* BEGIN MATERIAL PROVIDED *
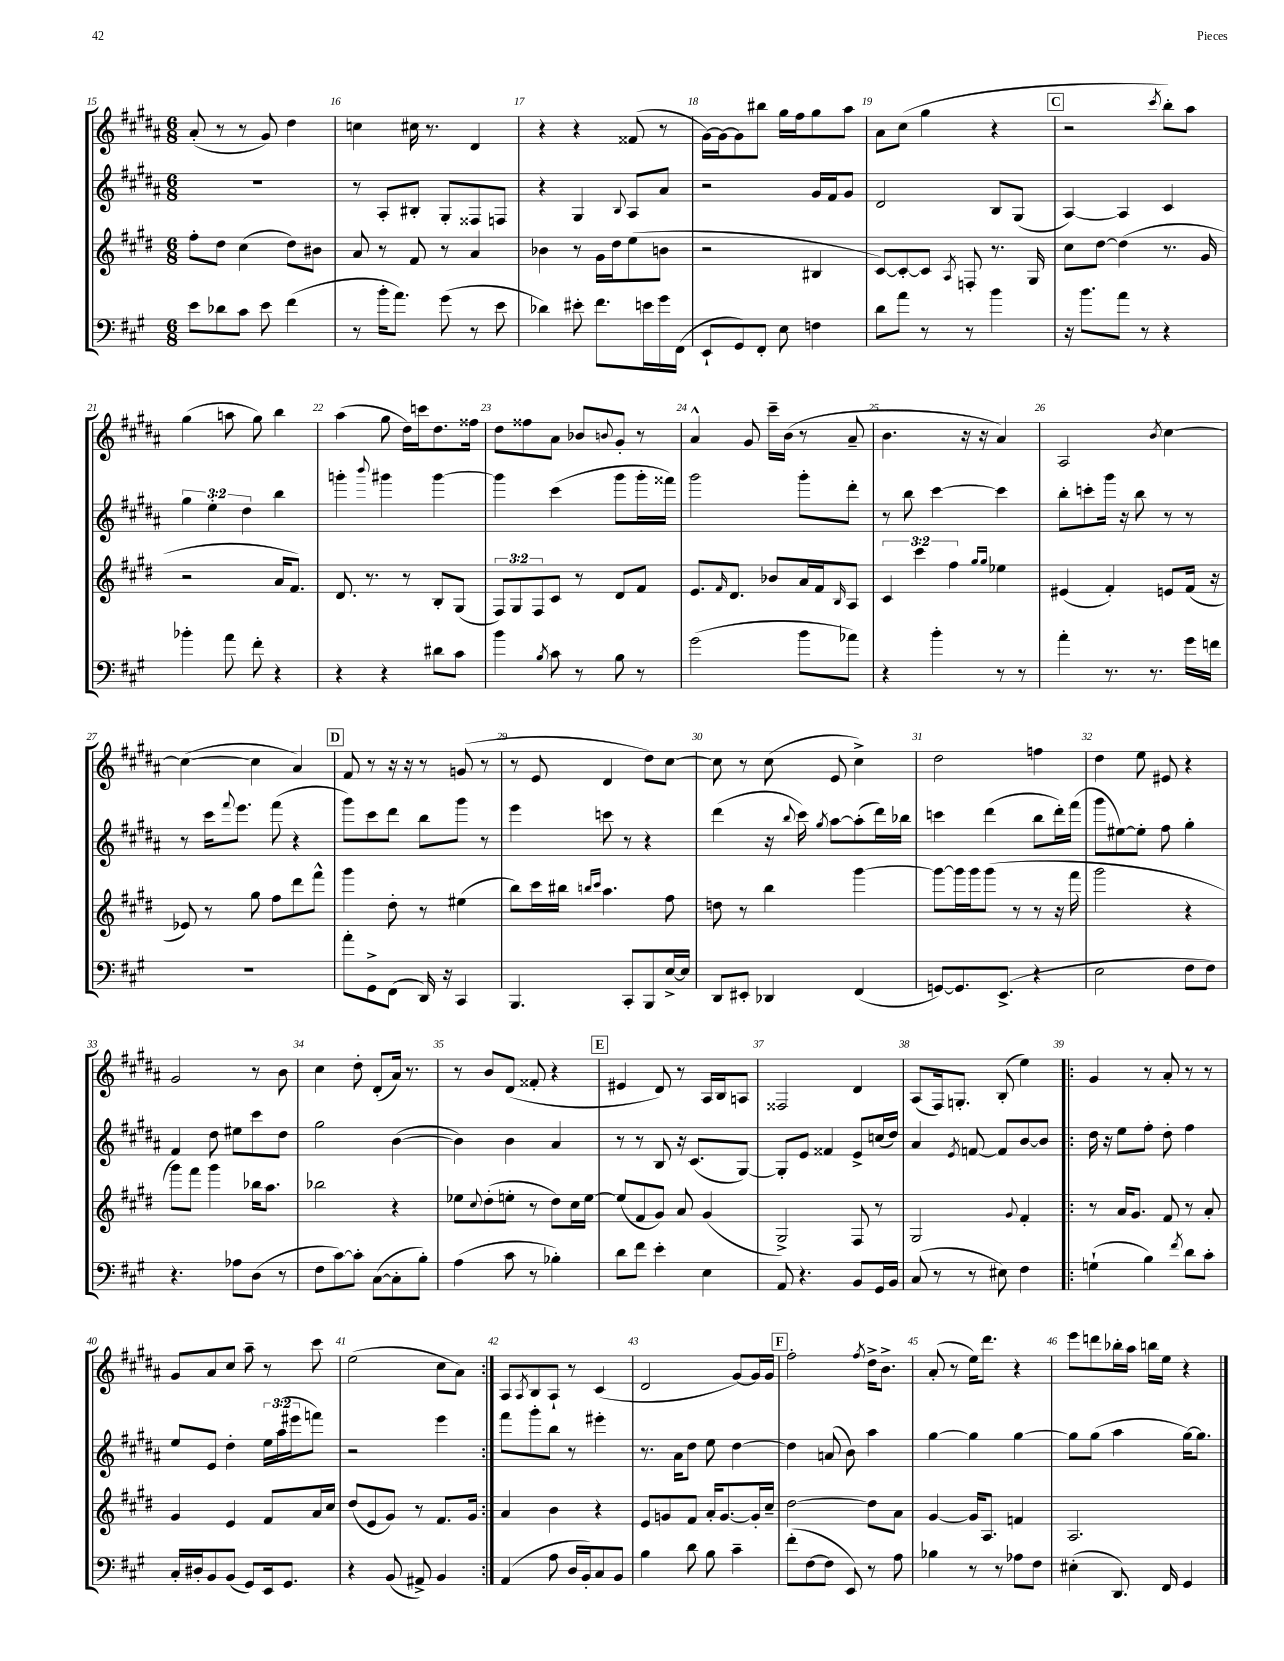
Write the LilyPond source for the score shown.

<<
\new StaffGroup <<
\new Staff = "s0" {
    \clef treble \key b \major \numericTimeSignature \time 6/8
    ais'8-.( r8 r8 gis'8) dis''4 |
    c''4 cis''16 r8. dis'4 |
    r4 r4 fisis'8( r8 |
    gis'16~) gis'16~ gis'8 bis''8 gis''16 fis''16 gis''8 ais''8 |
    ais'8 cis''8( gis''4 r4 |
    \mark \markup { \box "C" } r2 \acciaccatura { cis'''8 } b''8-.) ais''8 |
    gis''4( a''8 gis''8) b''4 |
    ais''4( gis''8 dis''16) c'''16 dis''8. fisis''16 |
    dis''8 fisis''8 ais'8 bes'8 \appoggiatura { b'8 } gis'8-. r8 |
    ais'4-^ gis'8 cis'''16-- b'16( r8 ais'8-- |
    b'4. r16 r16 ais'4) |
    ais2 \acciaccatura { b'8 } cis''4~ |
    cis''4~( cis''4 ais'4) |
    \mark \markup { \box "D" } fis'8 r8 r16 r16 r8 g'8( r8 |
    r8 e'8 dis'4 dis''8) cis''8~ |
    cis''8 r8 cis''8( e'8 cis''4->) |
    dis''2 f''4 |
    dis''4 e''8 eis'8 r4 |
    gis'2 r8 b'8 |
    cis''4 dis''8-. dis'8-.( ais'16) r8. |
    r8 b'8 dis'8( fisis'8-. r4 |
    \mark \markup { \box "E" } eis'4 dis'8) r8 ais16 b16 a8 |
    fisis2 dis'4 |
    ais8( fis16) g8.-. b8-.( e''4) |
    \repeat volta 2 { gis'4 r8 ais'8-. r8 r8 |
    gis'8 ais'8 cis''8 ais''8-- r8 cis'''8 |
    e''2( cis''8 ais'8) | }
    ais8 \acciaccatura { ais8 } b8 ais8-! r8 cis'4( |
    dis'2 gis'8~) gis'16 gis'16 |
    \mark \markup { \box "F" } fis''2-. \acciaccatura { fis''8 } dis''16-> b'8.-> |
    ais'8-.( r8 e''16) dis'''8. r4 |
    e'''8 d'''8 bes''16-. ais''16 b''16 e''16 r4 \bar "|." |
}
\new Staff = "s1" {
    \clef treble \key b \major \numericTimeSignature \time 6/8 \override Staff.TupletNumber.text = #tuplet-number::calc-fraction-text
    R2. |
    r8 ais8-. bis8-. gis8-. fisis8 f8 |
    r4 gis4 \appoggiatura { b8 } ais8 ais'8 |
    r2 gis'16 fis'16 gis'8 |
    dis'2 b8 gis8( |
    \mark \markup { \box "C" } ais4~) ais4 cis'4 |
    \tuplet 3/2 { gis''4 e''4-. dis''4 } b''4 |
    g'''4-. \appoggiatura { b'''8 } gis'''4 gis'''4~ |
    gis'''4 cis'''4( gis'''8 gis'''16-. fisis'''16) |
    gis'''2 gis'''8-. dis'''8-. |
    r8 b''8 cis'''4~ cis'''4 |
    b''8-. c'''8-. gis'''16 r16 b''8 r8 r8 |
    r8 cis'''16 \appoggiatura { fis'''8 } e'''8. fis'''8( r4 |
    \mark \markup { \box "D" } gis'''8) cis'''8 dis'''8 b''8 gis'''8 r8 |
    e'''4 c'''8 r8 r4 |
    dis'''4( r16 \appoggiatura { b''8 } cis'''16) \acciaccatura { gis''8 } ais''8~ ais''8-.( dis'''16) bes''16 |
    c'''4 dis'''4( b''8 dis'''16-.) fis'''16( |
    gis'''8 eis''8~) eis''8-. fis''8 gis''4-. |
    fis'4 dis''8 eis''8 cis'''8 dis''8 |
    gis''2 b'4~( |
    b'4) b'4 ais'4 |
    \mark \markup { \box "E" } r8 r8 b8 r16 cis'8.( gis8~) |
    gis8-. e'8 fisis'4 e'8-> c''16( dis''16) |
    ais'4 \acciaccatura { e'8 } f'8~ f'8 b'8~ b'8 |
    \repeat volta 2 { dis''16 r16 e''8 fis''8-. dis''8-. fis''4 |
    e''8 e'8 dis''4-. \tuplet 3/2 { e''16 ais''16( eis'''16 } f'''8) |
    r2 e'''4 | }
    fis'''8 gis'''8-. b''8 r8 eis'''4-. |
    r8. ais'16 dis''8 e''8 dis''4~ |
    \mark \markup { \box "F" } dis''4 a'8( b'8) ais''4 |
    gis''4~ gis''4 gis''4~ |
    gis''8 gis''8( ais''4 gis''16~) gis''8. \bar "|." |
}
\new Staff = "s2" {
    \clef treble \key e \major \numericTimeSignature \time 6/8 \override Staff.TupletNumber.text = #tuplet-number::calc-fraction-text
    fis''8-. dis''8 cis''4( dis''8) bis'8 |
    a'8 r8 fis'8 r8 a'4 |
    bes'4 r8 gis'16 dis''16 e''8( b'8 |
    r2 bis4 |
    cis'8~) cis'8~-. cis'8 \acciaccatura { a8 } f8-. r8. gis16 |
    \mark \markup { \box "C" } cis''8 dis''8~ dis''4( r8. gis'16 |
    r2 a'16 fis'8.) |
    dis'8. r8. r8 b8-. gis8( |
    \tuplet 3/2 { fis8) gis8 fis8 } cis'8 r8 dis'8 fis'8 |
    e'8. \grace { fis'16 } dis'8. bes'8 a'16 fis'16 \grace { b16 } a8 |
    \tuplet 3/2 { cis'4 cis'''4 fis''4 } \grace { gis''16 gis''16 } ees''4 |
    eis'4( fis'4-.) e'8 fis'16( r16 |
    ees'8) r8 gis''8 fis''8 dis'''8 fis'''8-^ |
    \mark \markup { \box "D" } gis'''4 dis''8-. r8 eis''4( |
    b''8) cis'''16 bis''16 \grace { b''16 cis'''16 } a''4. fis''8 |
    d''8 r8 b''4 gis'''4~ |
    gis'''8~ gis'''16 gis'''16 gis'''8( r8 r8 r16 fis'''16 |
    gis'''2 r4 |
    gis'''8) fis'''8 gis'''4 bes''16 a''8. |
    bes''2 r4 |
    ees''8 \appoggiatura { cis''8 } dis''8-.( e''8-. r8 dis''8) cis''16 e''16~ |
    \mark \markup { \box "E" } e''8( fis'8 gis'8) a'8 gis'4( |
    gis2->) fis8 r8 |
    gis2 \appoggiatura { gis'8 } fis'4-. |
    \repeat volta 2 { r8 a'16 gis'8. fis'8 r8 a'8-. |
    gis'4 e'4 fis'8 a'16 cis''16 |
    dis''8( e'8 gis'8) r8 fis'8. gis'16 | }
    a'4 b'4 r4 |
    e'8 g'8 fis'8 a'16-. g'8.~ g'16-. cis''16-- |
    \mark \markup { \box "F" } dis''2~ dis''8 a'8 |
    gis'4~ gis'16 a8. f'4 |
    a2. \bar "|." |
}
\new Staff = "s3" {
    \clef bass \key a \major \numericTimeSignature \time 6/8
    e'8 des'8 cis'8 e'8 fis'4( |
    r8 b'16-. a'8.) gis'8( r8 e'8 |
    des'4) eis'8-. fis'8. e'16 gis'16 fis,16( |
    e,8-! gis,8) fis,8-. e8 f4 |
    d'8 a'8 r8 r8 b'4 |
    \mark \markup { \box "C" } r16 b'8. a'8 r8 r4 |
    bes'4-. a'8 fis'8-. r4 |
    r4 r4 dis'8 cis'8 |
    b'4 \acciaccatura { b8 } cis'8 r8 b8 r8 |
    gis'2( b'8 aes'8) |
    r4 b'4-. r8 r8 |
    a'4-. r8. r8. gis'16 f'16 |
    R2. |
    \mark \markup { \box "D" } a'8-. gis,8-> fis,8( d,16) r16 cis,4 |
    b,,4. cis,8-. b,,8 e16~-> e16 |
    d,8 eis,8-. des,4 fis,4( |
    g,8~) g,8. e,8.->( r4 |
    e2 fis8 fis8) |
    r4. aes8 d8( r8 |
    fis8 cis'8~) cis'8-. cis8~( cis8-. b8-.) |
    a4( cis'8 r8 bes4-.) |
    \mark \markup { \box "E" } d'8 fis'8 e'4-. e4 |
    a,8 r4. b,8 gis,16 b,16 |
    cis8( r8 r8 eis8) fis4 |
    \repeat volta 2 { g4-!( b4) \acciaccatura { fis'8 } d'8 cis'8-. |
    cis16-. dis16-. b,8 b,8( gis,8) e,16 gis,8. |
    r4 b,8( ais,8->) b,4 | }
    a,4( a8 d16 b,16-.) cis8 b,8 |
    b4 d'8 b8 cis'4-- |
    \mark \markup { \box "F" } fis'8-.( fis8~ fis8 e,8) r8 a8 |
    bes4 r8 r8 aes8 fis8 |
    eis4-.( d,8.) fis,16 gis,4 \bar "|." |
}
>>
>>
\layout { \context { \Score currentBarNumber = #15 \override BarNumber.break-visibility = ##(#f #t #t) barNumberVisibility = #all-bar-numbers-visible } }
* END MATERIAL PROVIDED *
:: REQUIREMENT ::
Identify every line in the records above that contains the string "repeat" and copy each of those lines.

:: SOLVED EXERCISE ::
    \repeat volta 2 { gis'4 r8 ais'8-. r8 r8 |
    \repeat volta 2 { dis''16 r16 e''8 fis''8-. dis''8-. fis''4 |
    \repeat volta 2 { r8 a'16 gis'8. fis'8 r8 a'8-. |
    \repeat volta 2 { g4-!( b4) \acciaccatura { fis'8 } d'8 cis'8-. |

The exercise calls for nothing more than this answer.